** DIRECTIONS **
Set down each record exactly. Omit the pictures.

** GIVEN RECORDS **
◆ ◆ ◆ ◆ ◆

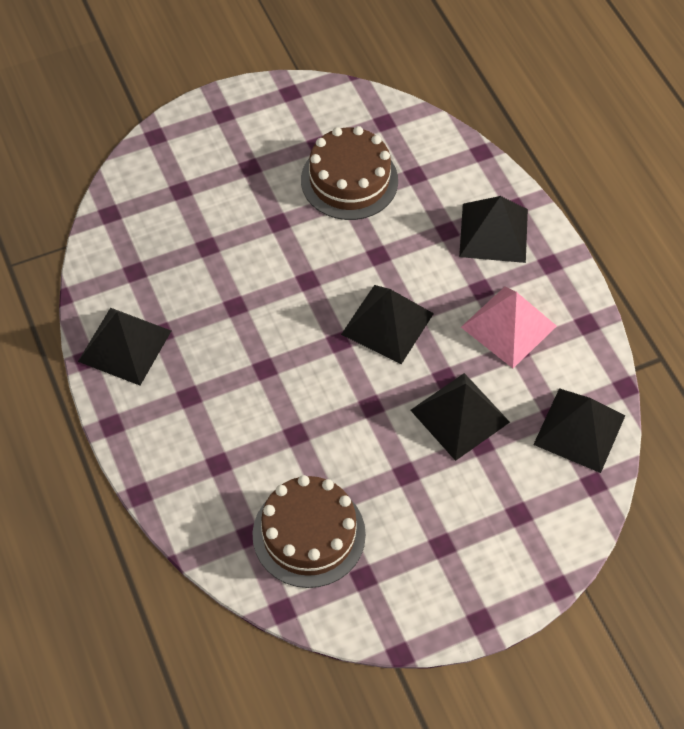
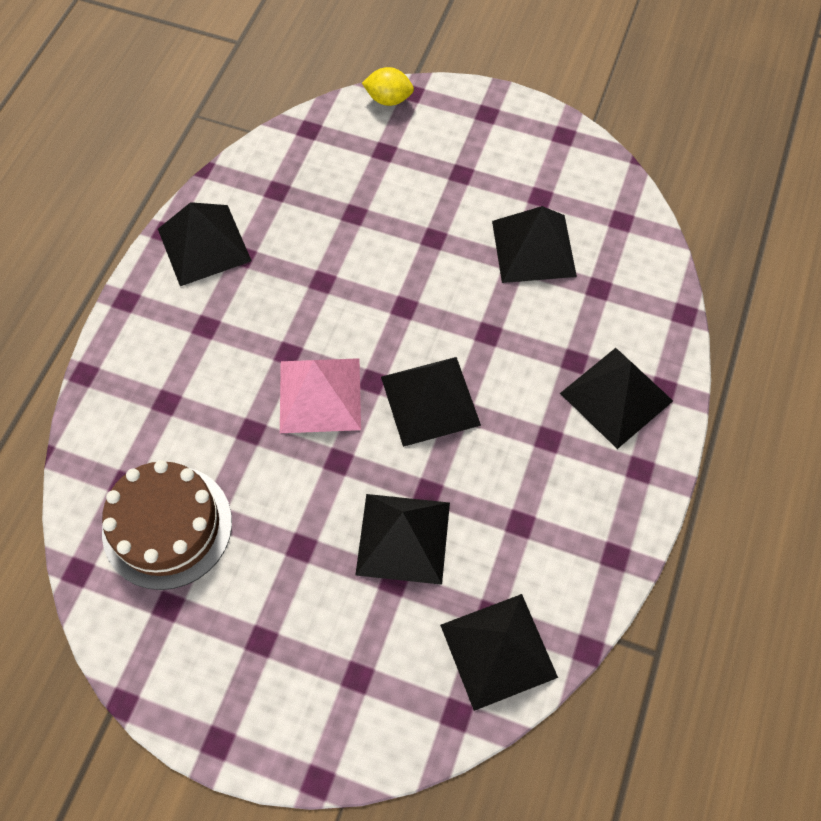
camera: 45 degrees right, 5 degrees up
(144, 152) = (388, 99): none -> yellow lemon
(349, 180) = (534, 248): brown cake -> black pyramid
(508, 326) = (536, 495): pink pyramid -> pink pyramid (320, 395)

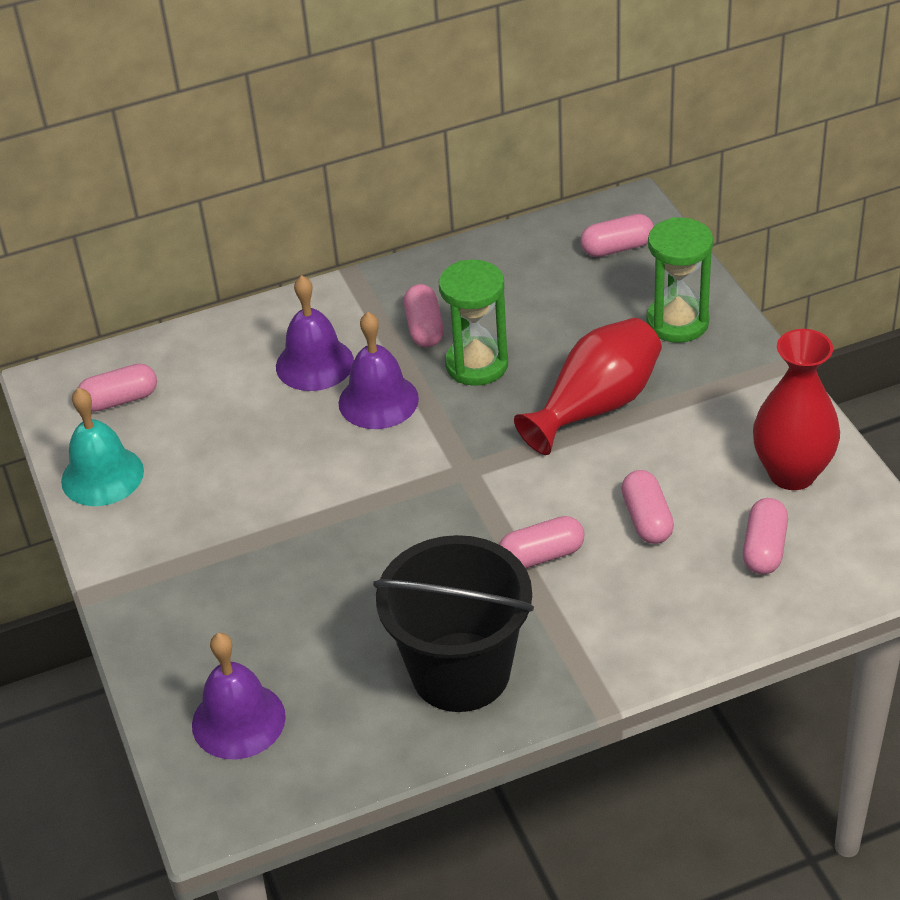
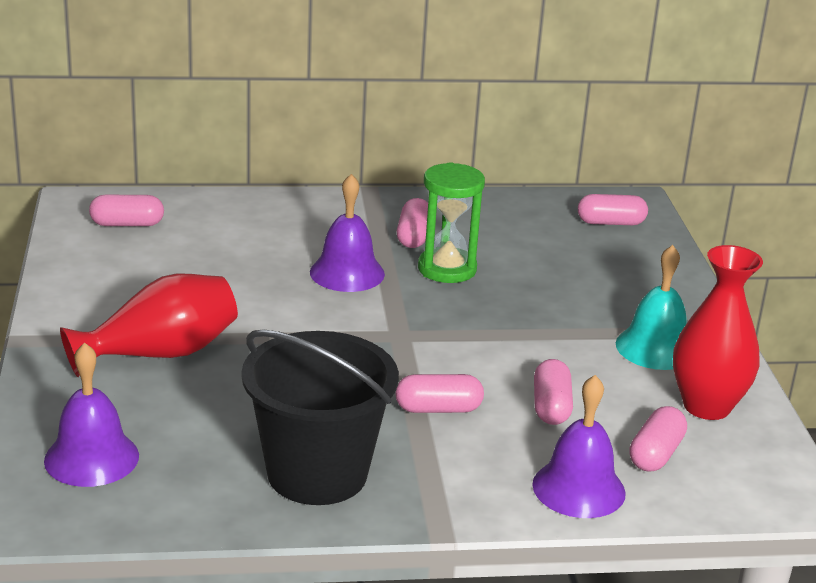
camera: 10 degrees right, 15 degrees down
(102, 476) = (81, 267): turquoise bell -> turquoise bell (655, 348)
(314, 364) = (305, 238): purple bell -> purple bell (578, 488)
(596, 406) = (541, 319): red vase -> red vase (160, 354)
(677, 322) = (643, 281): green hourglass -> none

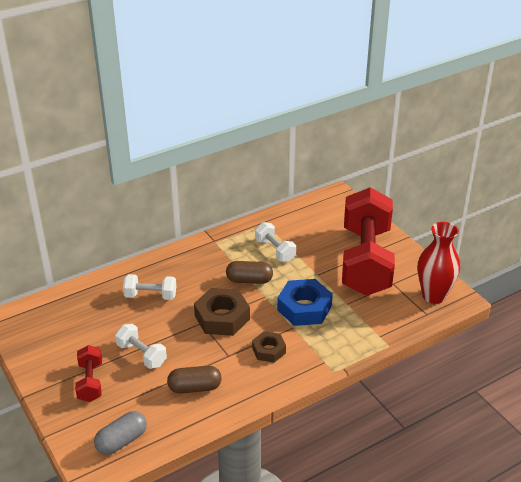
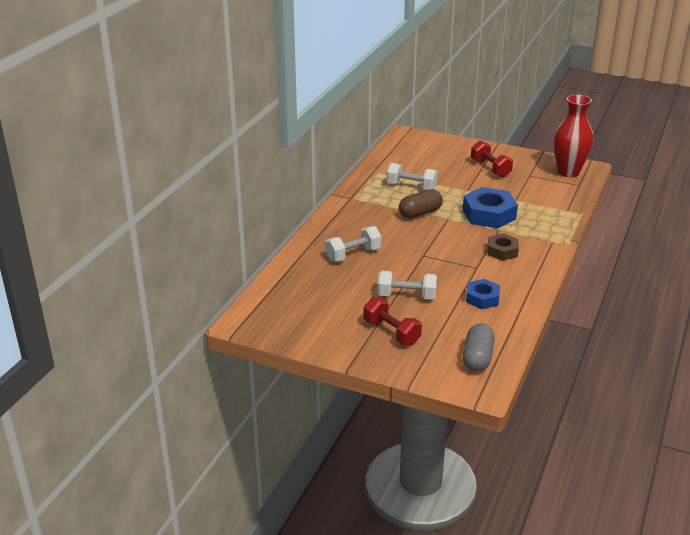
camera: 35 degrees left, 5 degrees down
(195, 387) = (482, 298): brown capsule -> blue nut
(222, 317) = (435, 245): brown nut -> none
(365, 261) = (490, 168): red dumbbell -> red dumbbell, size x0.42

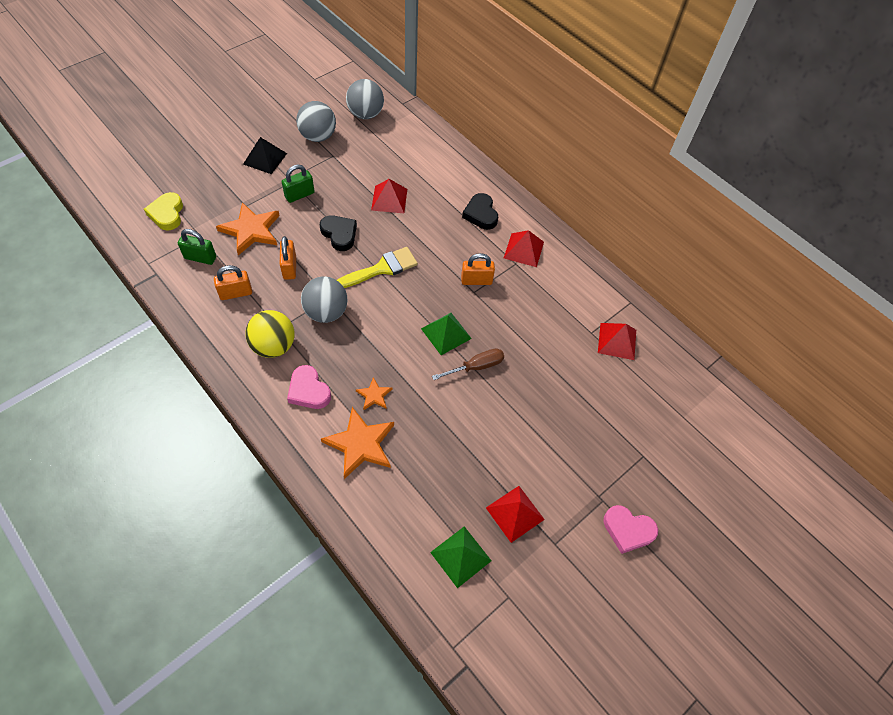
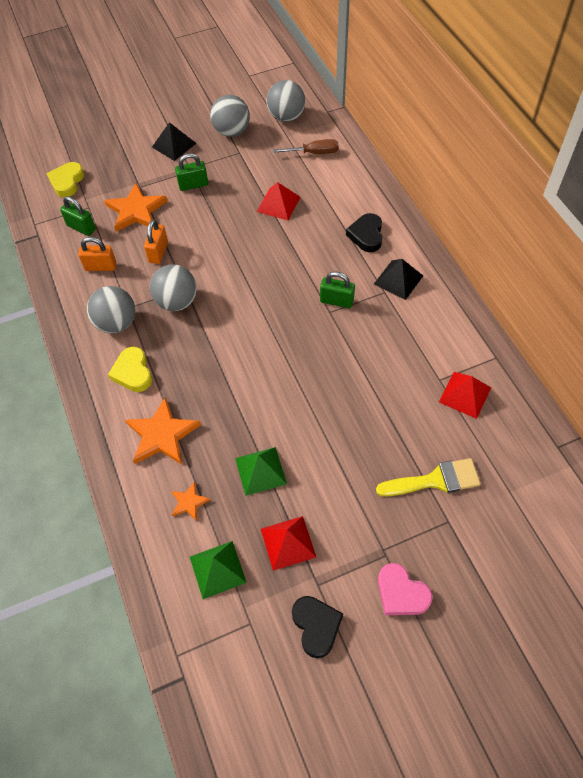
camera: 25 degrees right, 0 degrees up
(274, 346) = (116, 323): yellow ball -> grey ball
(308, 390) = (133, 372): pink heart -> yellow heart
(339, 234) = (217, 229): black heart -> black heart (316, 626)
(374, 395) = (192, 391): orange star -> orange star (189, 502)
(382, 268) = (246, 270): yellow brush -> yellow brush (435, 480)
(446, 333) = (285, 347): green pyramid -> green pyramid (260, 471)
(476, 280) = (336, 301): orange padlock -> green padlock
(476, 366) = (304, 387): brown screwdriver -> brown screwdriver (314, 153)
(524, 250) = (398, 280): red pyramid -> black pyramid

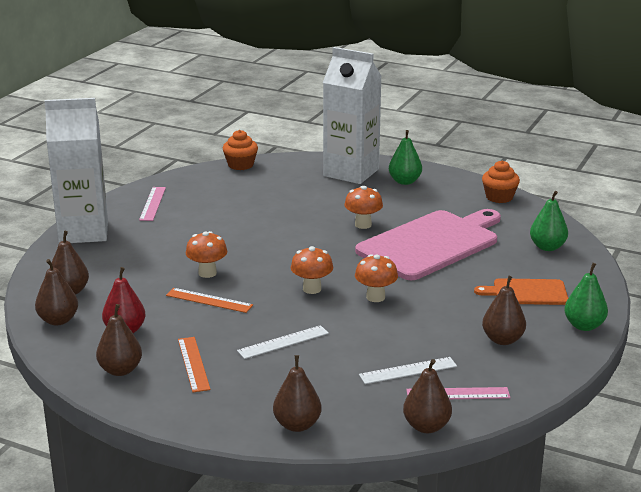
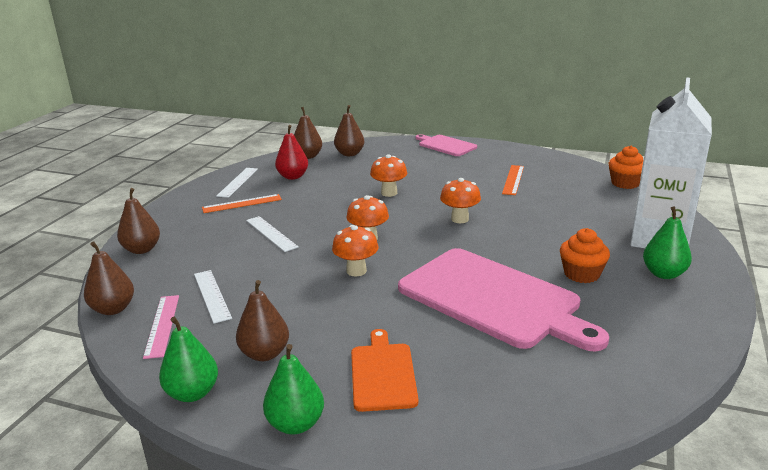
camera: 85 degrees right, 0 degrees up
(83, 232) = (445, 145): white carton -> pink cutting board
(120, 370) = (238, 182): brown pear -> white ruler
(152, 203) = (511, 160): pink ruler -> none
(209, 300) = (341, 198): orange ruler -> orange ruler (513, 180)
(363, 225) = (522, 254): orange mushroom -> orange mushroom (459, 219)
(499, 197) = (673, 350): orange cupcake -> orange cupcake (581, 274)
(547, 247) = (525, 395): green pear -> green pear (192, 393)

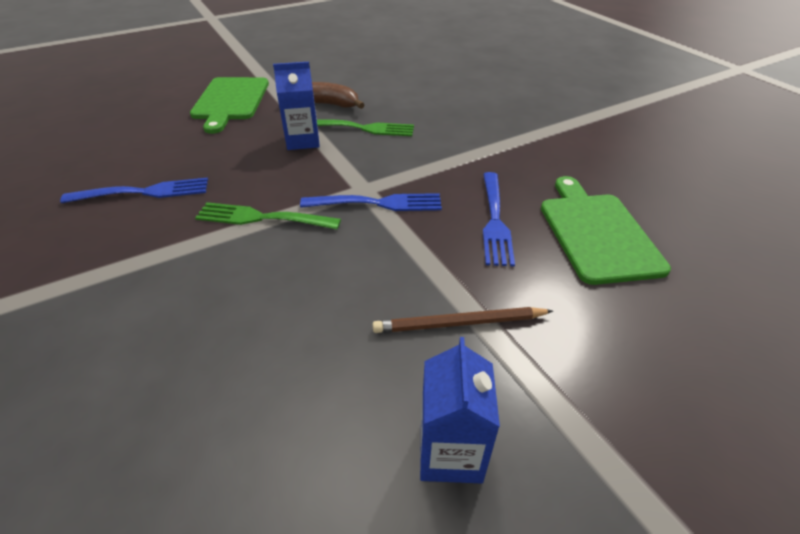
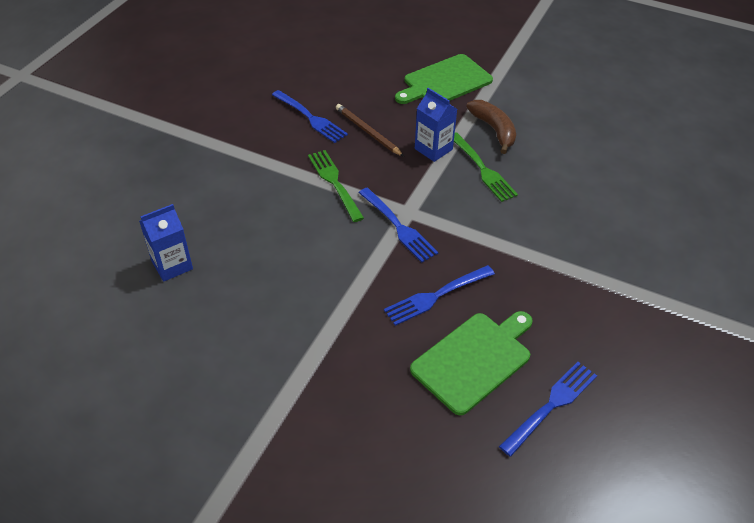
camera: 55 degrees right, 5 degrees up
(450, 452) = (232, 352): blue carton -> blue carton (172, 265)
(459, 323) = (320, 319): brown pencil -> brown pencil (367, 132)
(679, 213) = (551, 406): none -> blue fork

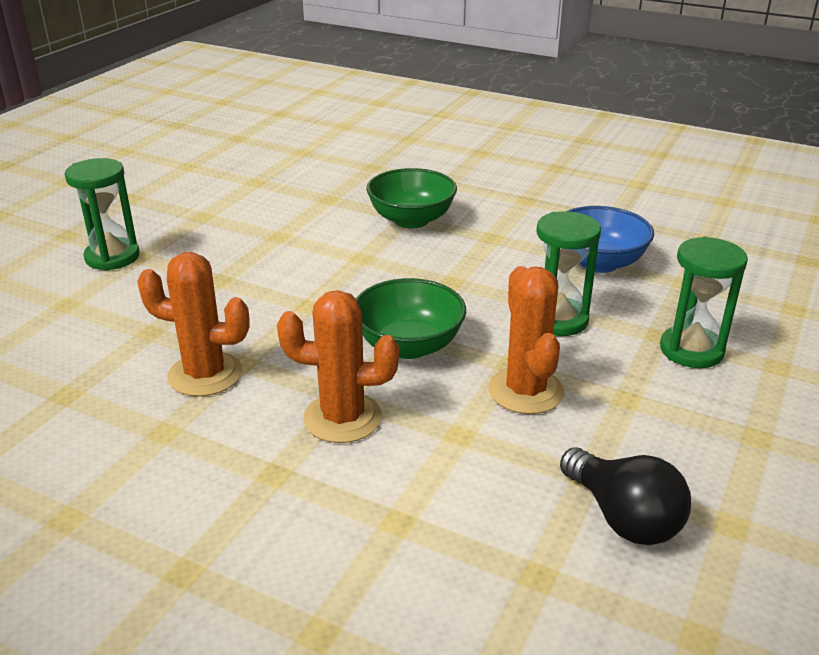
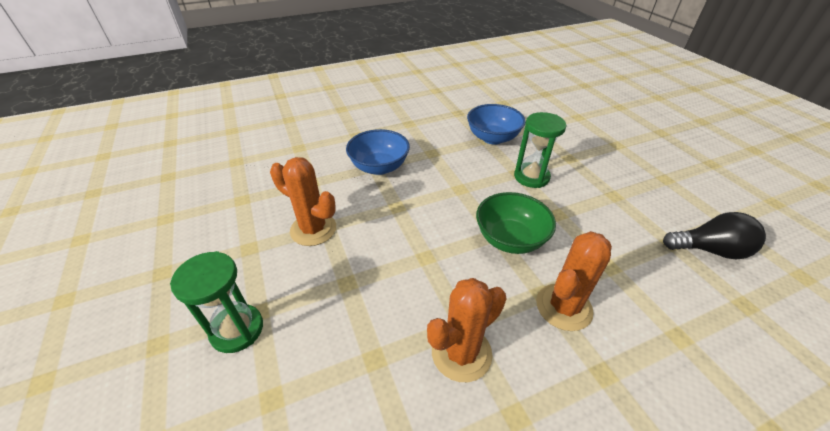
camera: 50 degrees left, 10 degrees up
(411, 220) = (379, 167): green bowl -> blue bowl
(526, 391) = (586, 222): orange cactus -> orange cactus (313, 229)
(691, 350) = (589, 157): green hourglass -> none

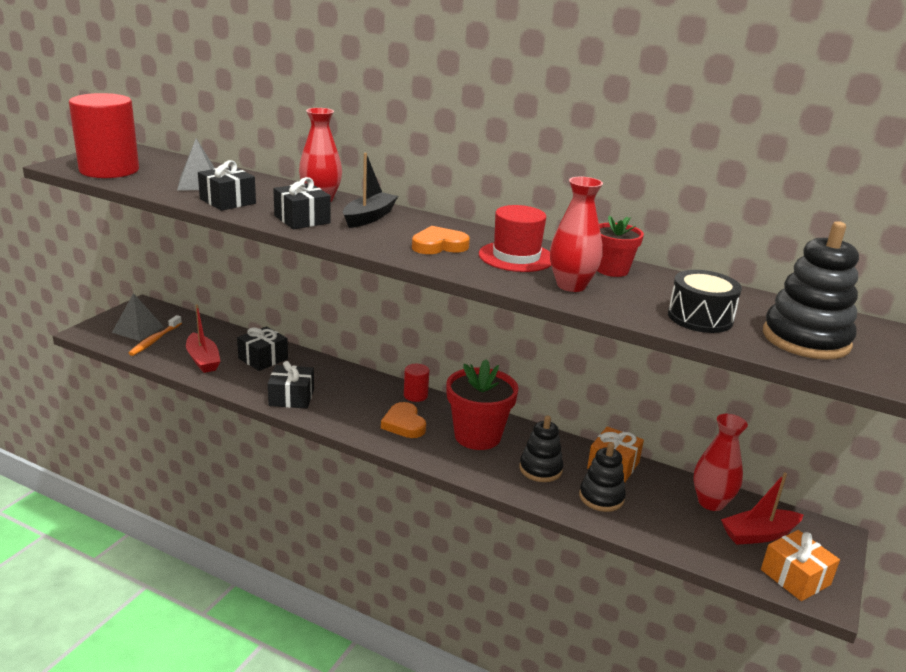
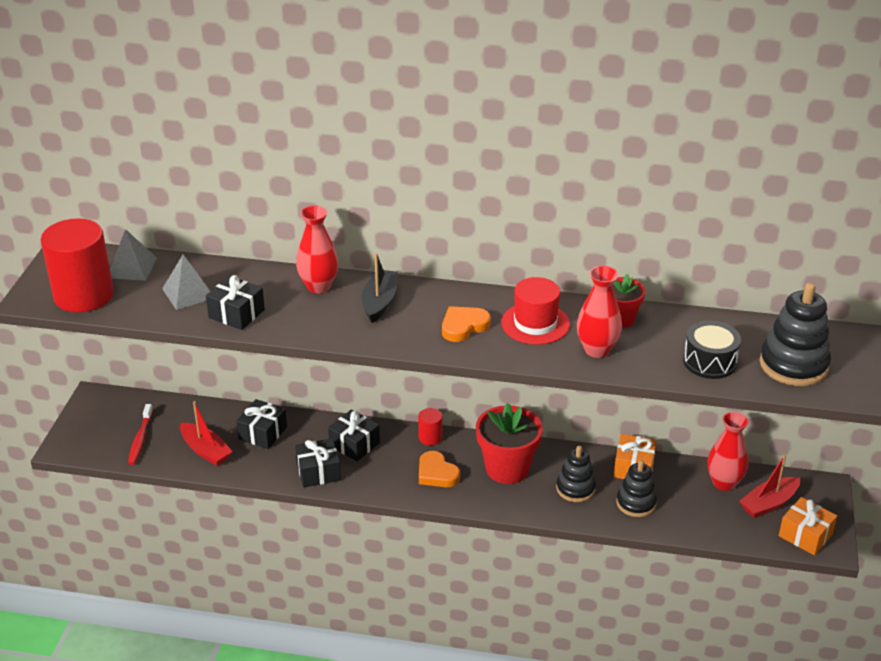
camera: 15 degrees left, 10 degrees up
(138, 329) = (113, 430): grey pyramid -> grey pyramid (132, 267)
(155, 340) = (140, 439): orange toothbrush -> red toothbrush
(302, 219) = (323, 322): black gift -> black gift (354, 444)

◆ ◆ ◆ ◆ ◆

** OUTPUT **
camera: 45 degrees right, 5 degrees up
(144, 152) = (388, 99): none -> yellow lemon
(349, 180) = (534, 248): brown cake -> black pyramid
(508, 326) = (536, 495): pink pyramid -> pink pyramid (320, 395)

camera: 10 degrees right, 15 degrees down
(102, 476) = (81, 267): turquoise bell -> turquoise bell (655, 348)
(314, 364) = (305, 238): purple bell -> purple bell (578, 488)
(596, 406) = (541, 319): red vase -> red vase (160, 354)
(677, 322) = (643, 281): green hourglass -> none

camera: 35 degrees left, 5 degrees down
(195, 387) = (482, 298): brown capsule -> blue nut
(222, 317) = (435, 245): brown nut -> none
(365, 261) = (490, 168): red dumbbell -> red dumbbell, size x0.42

camera: 25 degrees right, 0 degrees up
(274, 346) = (116, 323): yellow ball -> grey ball
(308, 390) = (133, 372): pink heart -> yellow heart
(339, 234) = (217, 229): black heart -> black heart (316, 626)
(374, 395) = (192, 391): orange star -> orange star (189, 502)
(382, 268) = (246, 270): yellow brush -> yellow brush (435, 480)
(446, 333) = (285, 347): green pyramid -> green pyramid (260, 471)
(476, 280) = (336, 301): orange padlock -> green padlock
(476, 366) = (304, 387): brown screwdriver -> brown screwdriver (314, 153)
(524, 250) = (398, 280): red pyramid -> black pyramid

camera: 85 degrees right, 0 degrees up
(83, 232) = (445, 145): white carton -> pink cutting board
(120, 370) = (238, 182): brown pear -> white ruler
(152, 203) = (511, 160): pink ruler -> none
(209, 300) = (341, 198): orange ruler -> orange ruler (513, 180)
(363, 225) = (522, 254): orange mushroom -> orange mushroom (459, 219)
(499, 197) = (673, 350): orange cupcake -> orange cupcake (581, 274)
(547, 247) = (525, 395): green pear -> green pear (192, 393)

camera: 55 degrees right, 5 degrees up
(450, 452) = (232, 352): blue carton -> blue carton (172, 265)
(459, 323) = (320, 319): brown pencil -> brown pencil (367, 132)
(679, 213) = (551, 406): none -> blue fork

camera: 50 degrees left, 10 degrees up
(411, 220) = (379, 167): green bowl -> blue bowl
(526, 391) = (586, 222): orange cactus -> orange cactus (313, 229)
(691, 350) = (589, 157): green hourglass -> none

camera: 15 degrees left, 10 degrees up
(138, 329) = (113, 430): grey pyramid -> grey pyramid (132, 267)
(155, 340) = (140, 439): orange toothbrush -> red toothbrush
(302, 219) = (323, 322): black gift -> black gift (354, 444)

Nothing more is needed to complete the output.